> _Exercise requirements_:
How many lines in the material contain the string "turquoise"? Only the number is wanted.

**** Record excerpts ****

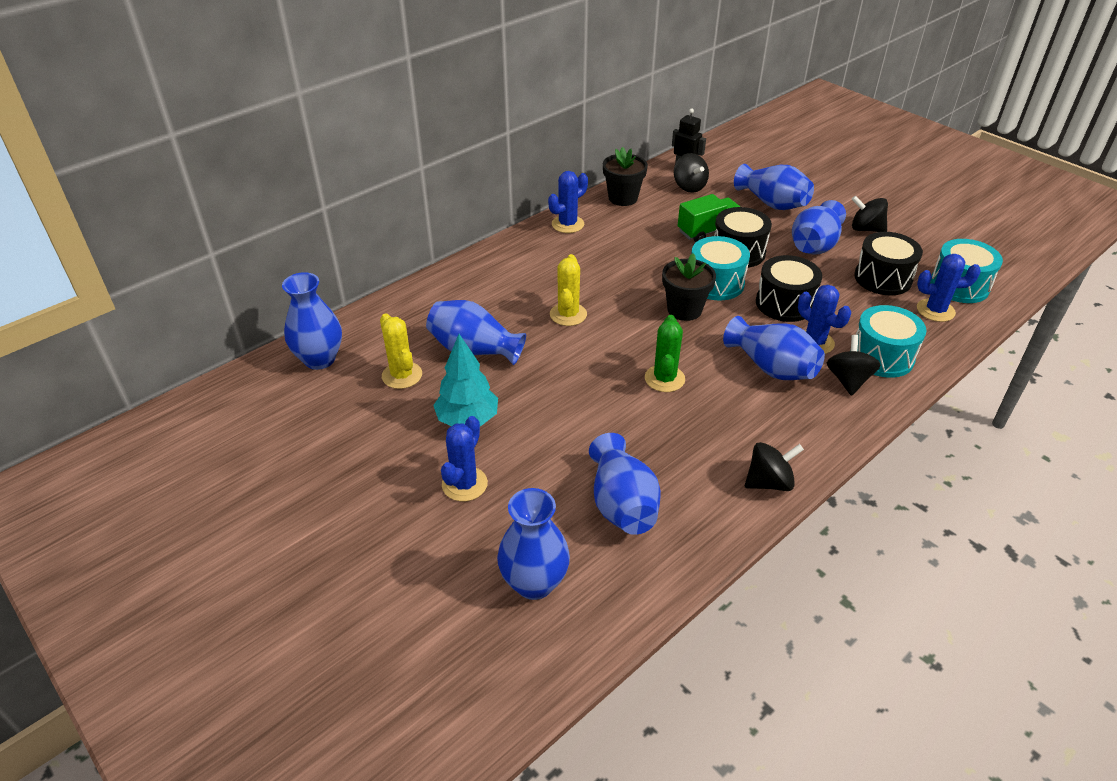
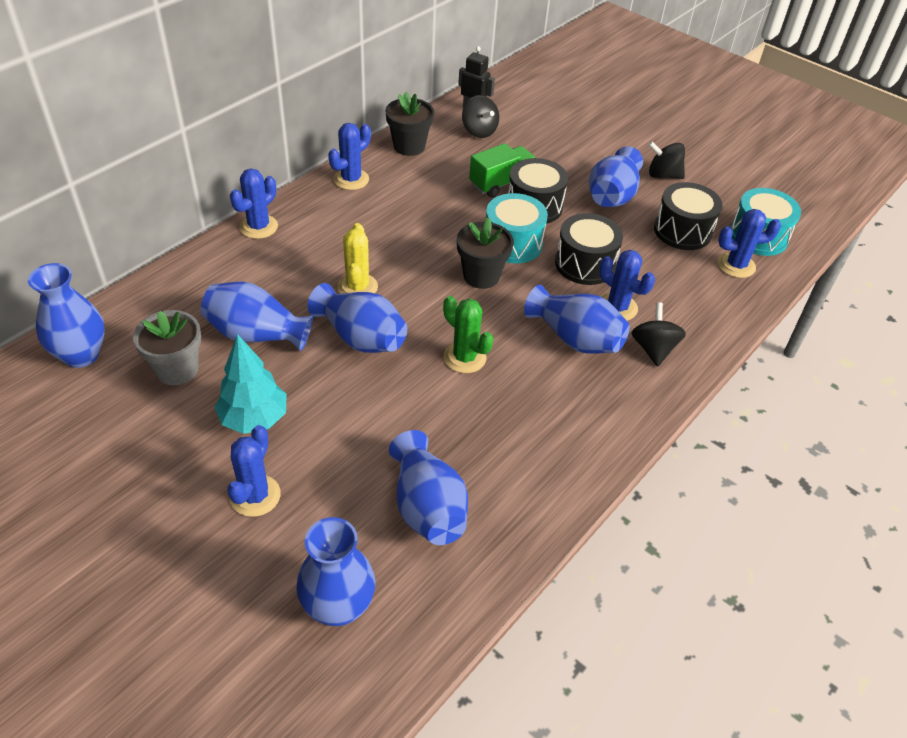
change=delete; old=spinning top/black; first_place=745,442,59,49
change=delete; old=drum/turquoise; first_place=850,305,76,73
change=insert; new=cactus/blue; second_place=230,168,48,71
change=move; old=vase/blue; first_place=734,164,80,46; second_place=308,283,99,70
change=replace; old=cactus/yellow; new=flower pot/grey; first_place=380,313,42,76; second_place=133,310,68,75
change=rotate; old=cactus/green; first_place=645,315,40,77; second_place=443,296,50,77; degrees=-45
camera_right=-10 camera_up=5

****
**** Record excerpts ****

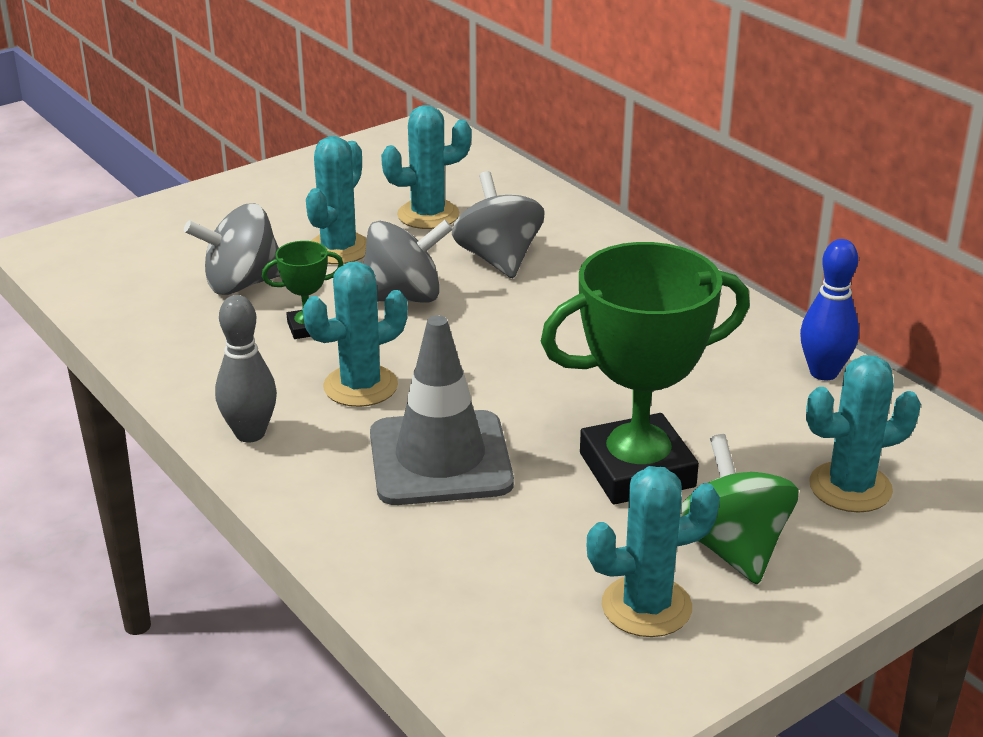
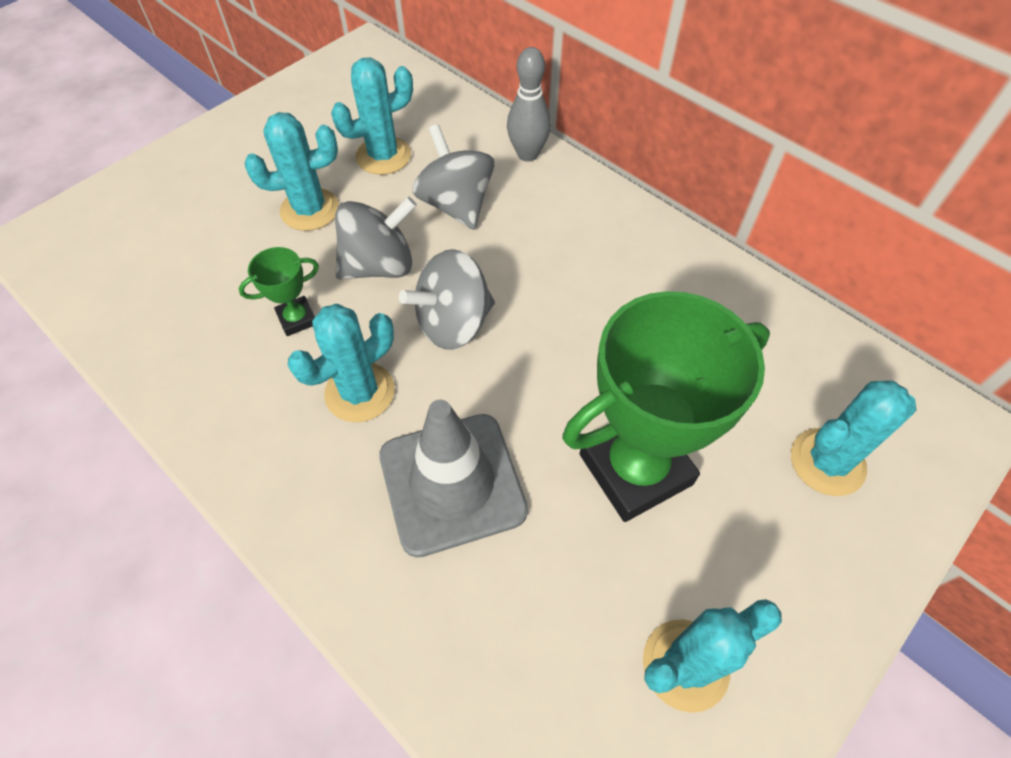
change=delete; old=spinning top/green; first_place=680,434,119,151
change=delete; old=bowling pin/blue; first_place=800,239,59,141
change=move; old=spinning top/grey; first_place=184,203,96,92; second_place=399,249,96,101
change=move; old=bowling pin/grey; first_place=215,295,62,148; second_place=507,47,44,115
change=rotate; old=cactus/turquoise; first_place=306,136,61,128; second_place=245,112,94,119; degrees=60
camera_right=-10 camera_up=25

****

> _Written response_:
2